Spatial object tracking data
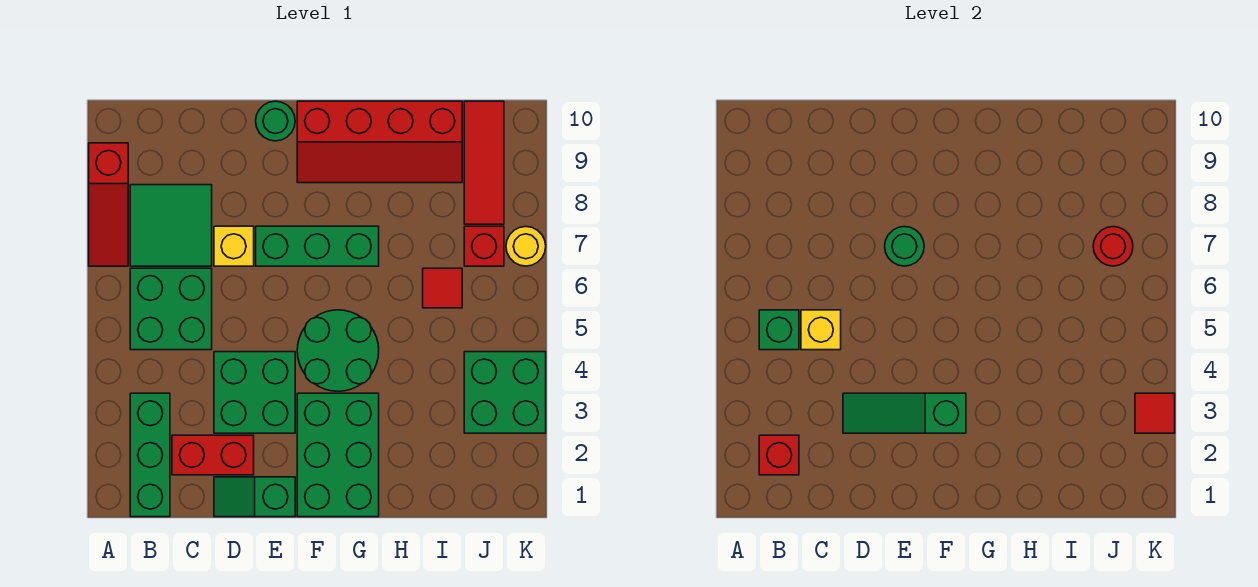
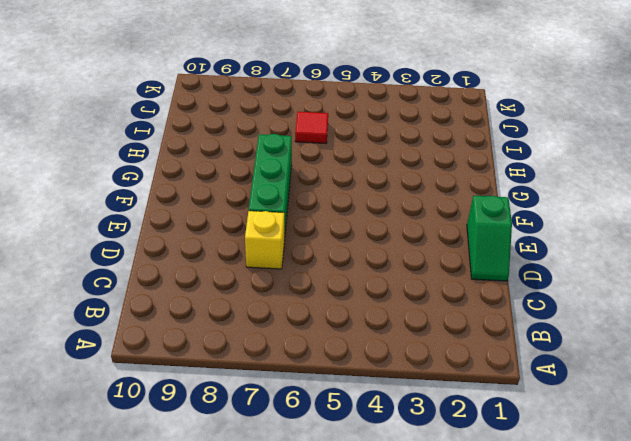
none -> red 1x3 slope [89,143,128,266]
none -> green 1x3 brick [130,393,170,517]
none -> green 2x2 brick [130,268,212,350]

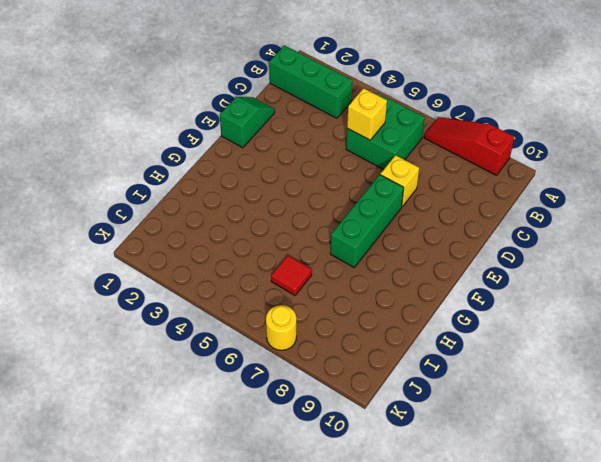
none -> green 2x2 tile [130,185,212,266]
none -> red 1x2 brick [172,435,254,475]
none -> green 2x2 brick [214,352,295,433]

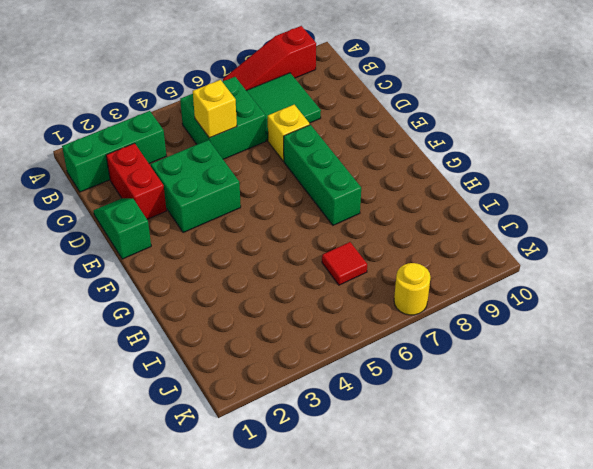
none -> green 1x1 round brick [256,101,295,141]
none -> green 2x3 brick [297,393,379,517]
none -> green 2x2 round brick [297,310,379,391]

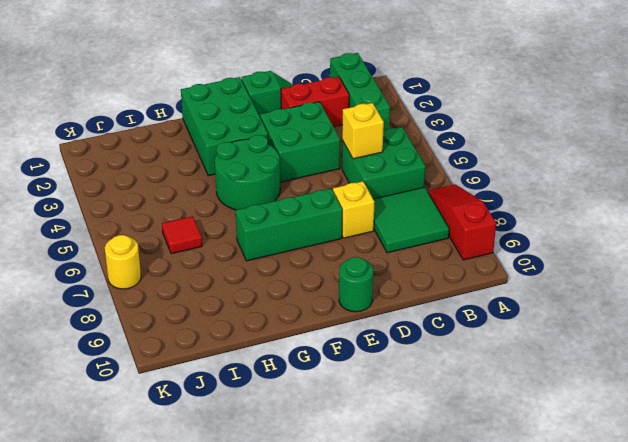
none -> red 2x4 slope [297,101,462,183]
none -> green 2x2 brick [464,352,546,433]
none -> red 1x1 brick [464,226,504,266]

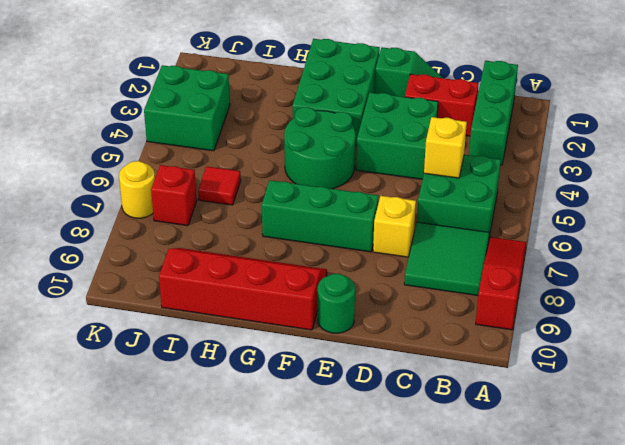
none -> red 1x3 tile [464,101,504,224]
none -> red 1x1 brick [759,435,799,475]
none -> green 1x1 brick [759,310,799,350]

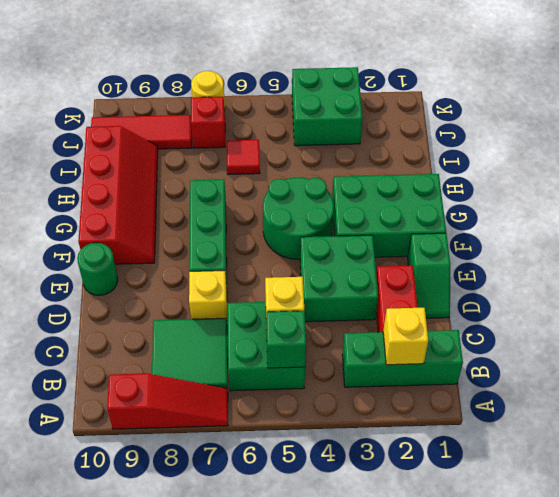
yellow 1x1 brick [383,308,428,365] -> red 1x1 brick [759,435,799,475]
none -> green 1x3 slope [843,393,966,433]
none -> green 1x1 round brick [885,227,924,266]
none -> red 1x1 round brick [1093,227,1133,266]

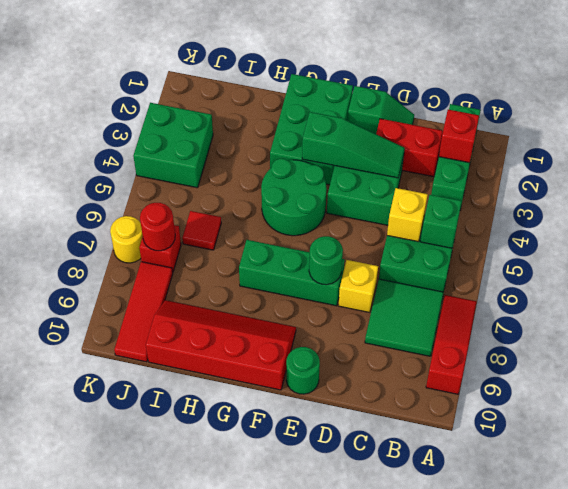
none -> red 1x1 tile [1135,393,1175,433]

#### [Exercise brief]
Quote all of the entries word for word, omitting any pictures.

#### [Task response]
none -> red 1x3 slope [89,143,128,266]
none -> green 1x3 brick [130,393,170,517]
none -> green 2x2 brick [130,268,212,350]

none -> green 2x2 tile [130,185,212,266]
none -> red 1x2 brick [172,435,254,475]
none -> green 2x2 brick [214,352,295,433]

none -> green 1x1 round brick [256,101,295,141]
none -> green 2x3 brick [297,393,379,517]
none -> green 2x2 round brick [297,310,379,391]

none -> red 2x4 slope [297,101,462,183]
none -> green 2x2 brick [464,352,546,433]
none -> red 1x1 brick [464,226,504,266]

none -> red 1x3 tile [464,101,504,224]
none -> red 1x1 brick [759,435,799,475]
none -> green 1x1 brick [759,310,799,350]

yellow 1x1 brick [383,308,428,365] -> red 1x1 brick [759,435,799,475]
none -> green 1x3 slope [843,393,966,433]
none -> green 1x1 round brick [885,227,924,266]
none -> red 1x1 round brick [1093,227,1133,266]

none -> red 1x1 tile [1135,393,1175,433]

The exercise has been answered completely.